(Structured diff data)
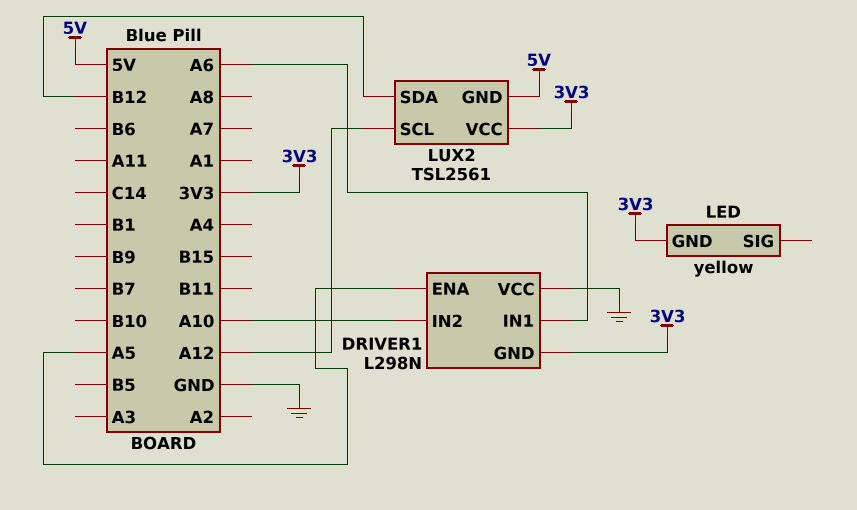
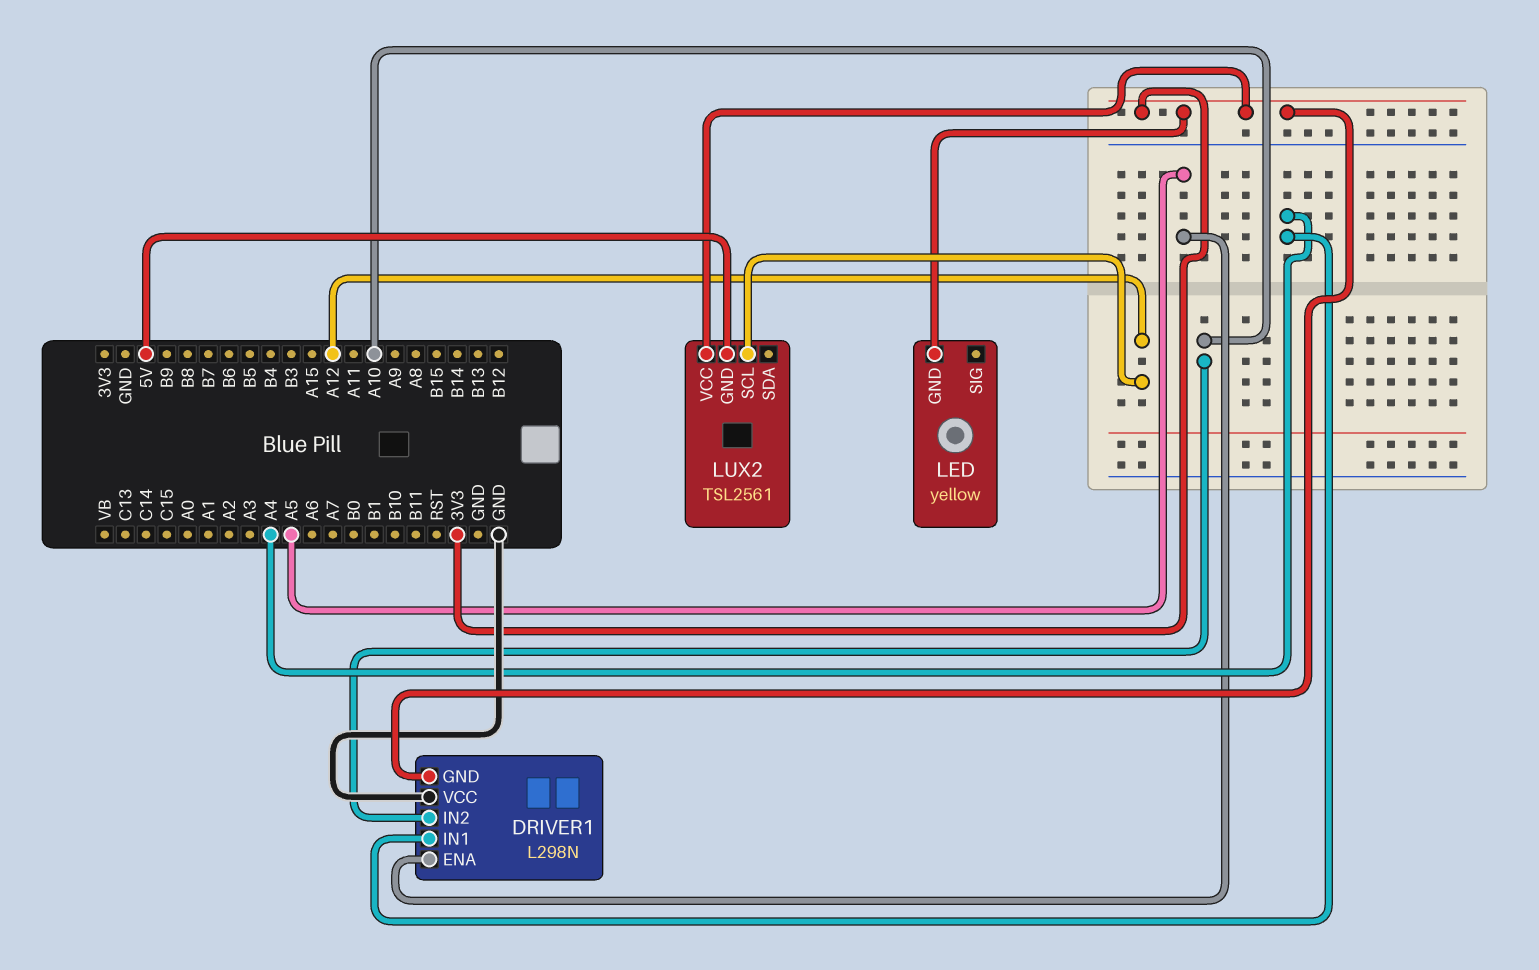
DRIVER1 pin IN1: A6 -> A4
LUX2 pin SDA: B12 -> none

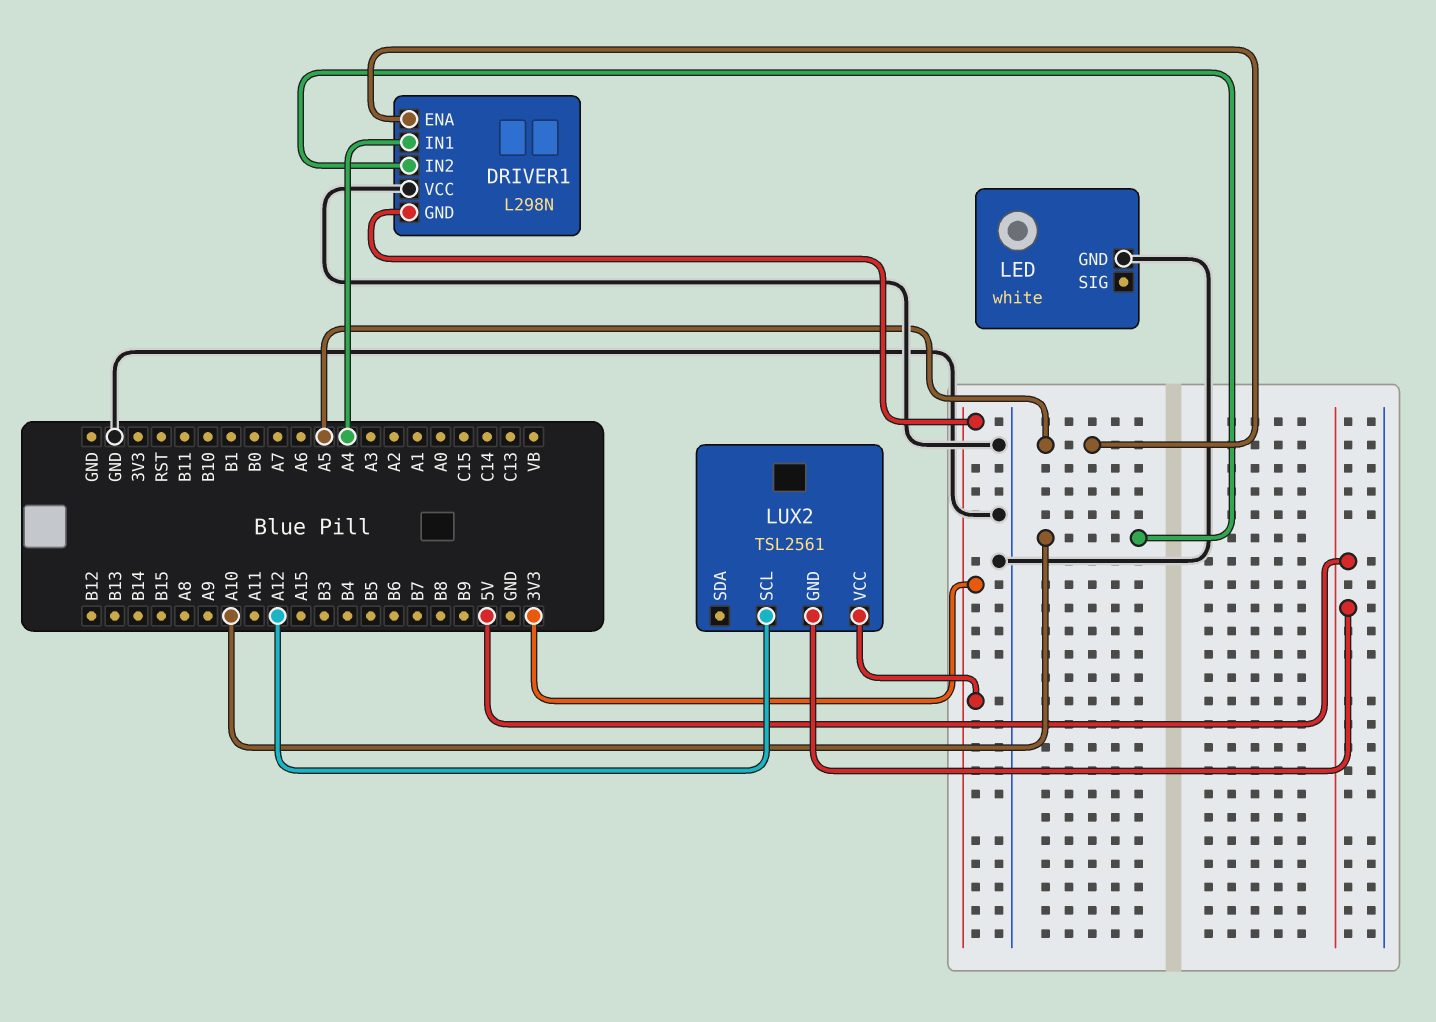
LED: yellow -> white
LED pin GND: 3V3 -> GND

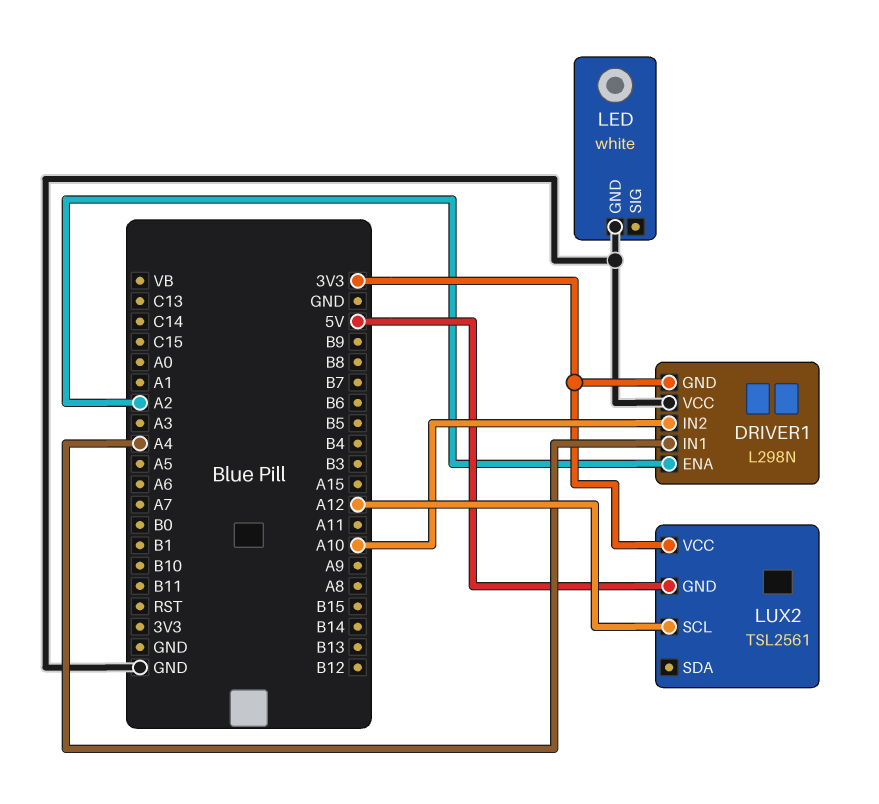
DRIVER1 pin ENA: A5 -> A2

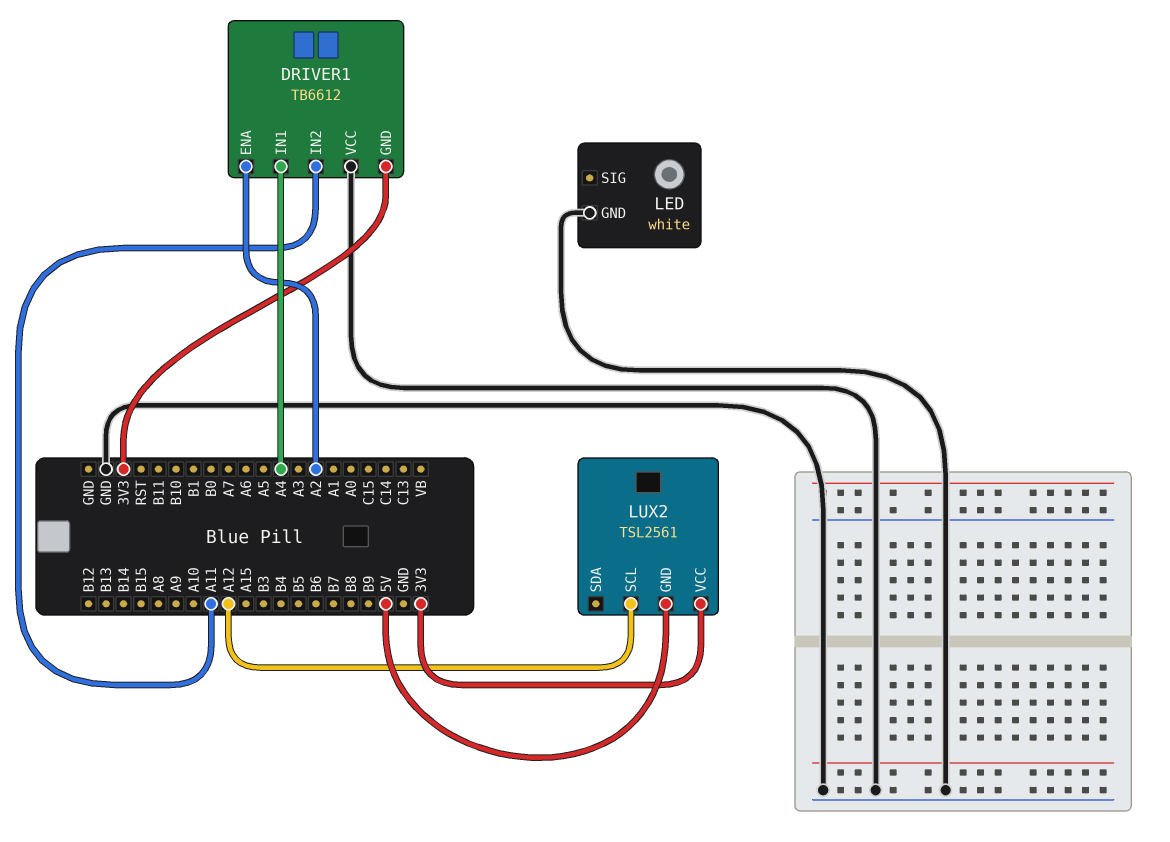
DRIVER1: L298N -> TB6612
DRIVER1 pin IN2: A10 -> A11

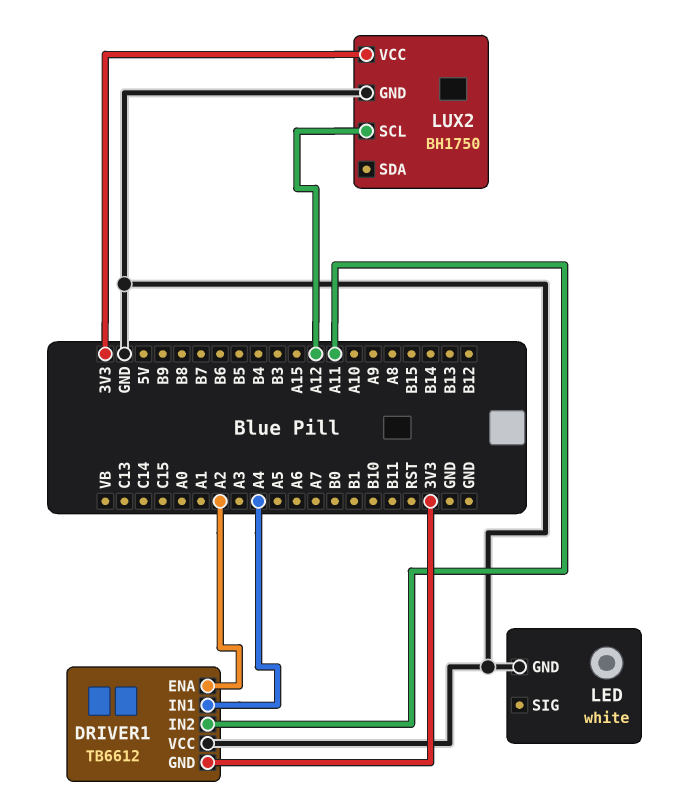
LUX2: TSL2561 -> BH1750
LUX2 pin GND: 5V -> GND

◆ TASK BRIEF
Each line from the one holding "DRIVER1: L298N -> TB6612" to the end of the records above must be copied exactly; the pictures must not be copied.

◆ EXPECTED OUTPUT
DRIVER1: L298N -> TB6612
DRIVER1 pin IN2: A10 -> A11

LUX2: TSL2561 -> BH1750
LUX2 pin GND: 5V -> GND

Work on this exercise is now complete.